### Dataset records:
____________________
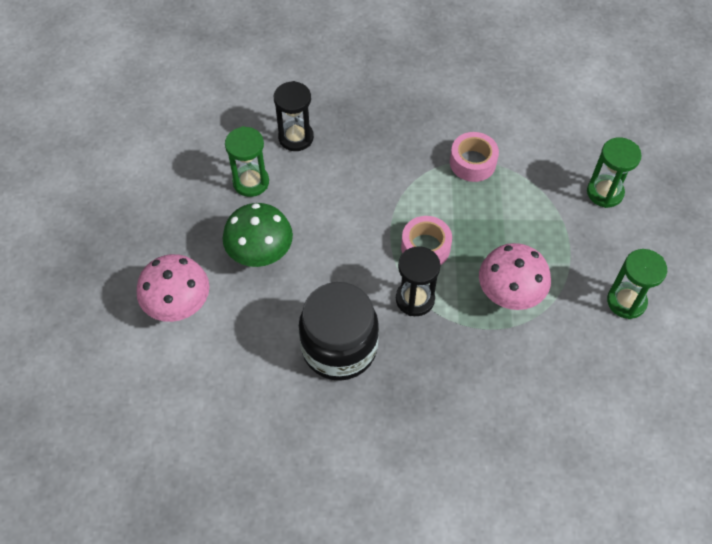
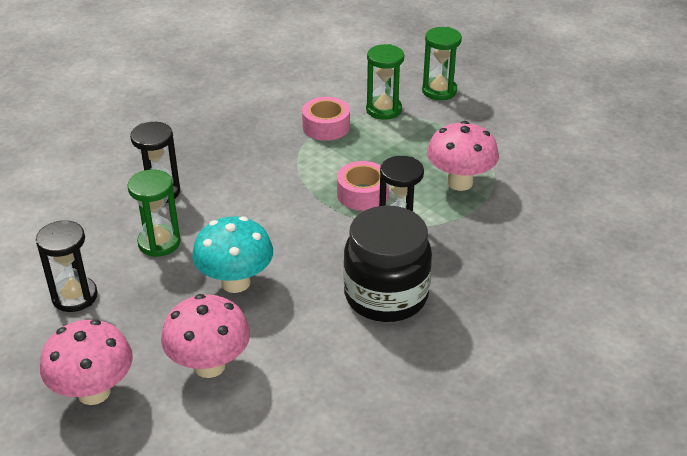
camera: 45 degrees left, 20 degrees down
(103, 268) = (94, 392): none -> pink mushroom
(162, 186) = (74, 296): none -> black hourglass
(260, 254) = (235, 282): green mushroom -> turquoise mushroom
(626, 301) = (536, 138): green hourglass -> green hourglass (383, 110)

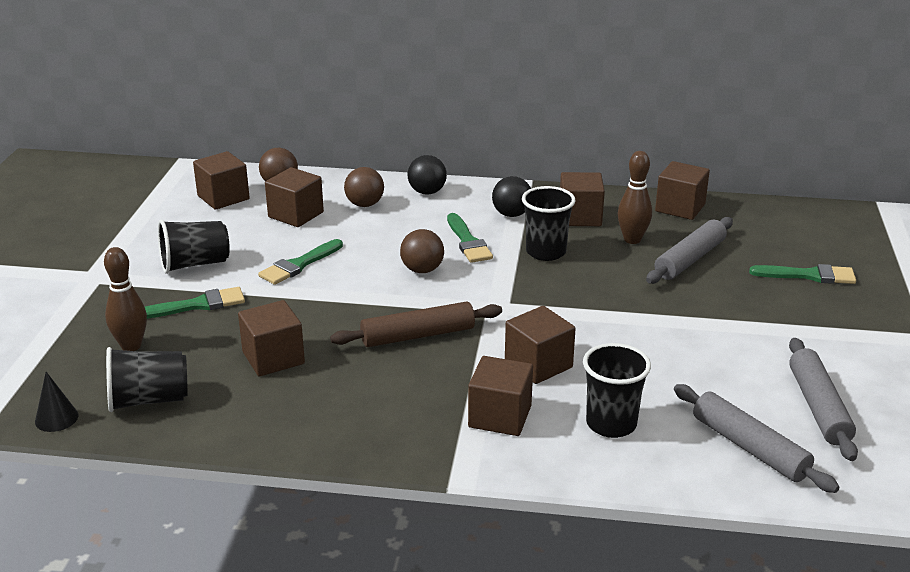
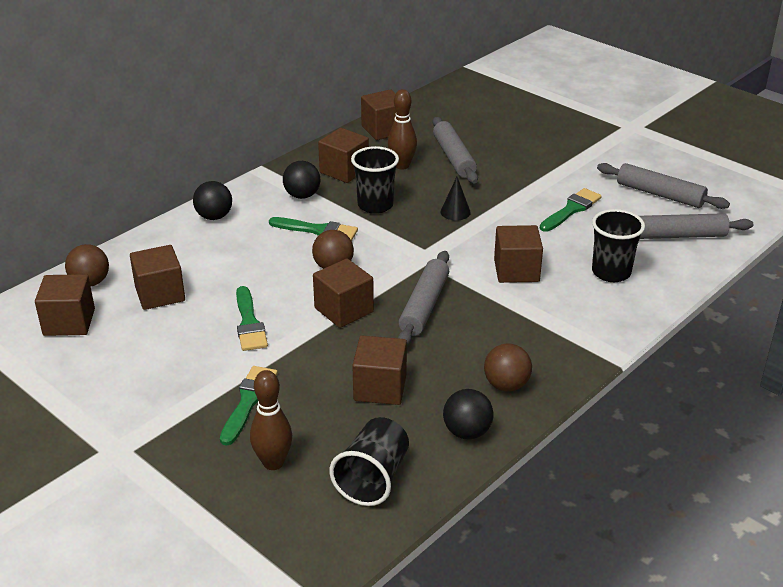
camera: 55 degrees left, 5 degrees up
(56, 418) = (346, 545): black cone -> black cone (455, 212)
(195, 264) = (174, 380): black cup -> none
(253, 426) = (467, 432): none -> black ball
(365, 204) = (192, 253): brown ball -> brown ball (506, 385)
(418, 335) = (424, 306): brown rolling pin -> grey rolling pin
(500, 416) = (562, 312): brown cube -> brown cube (344, 310)
(808, 275) = (521, 129): green brush -> green brush (571, 210)

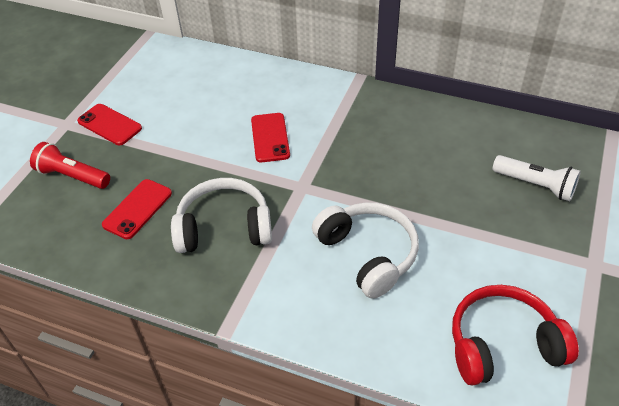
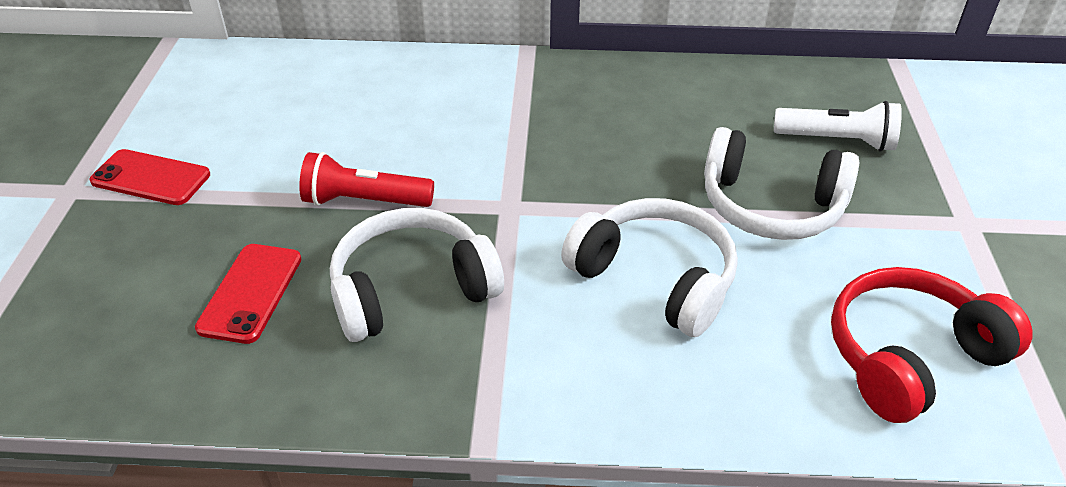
camera: 20 degrees left, 5 degrees down
(72, 176) = (111, 267): red flashlight -> red flashlight (364, 201)
(270, 138) = (429, 149): red phone -> none
(465, 222) = (771, 205): none -> white headphones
____________________
### Exercise description:
Reproduce nothing but the lines that run from the line containing "(500, 416) = (562, 312): brown" through the last line of the records, inclusive. Omit the pictures.

### Written reply:
(500, 416) = (562, 312): brown cube -> brown cube (344, 310)
(808, 275) = (521, 129): green brush -> green brush (571, 210)

camera: 20 degrees left, 5 degrees down
(72, 176) = (111, 267): red flashlight -> red flashlight (364, 201)
(270, 138) = (429, 149): red phone -> none
(465, 222) = (771, 205): none -> white headphones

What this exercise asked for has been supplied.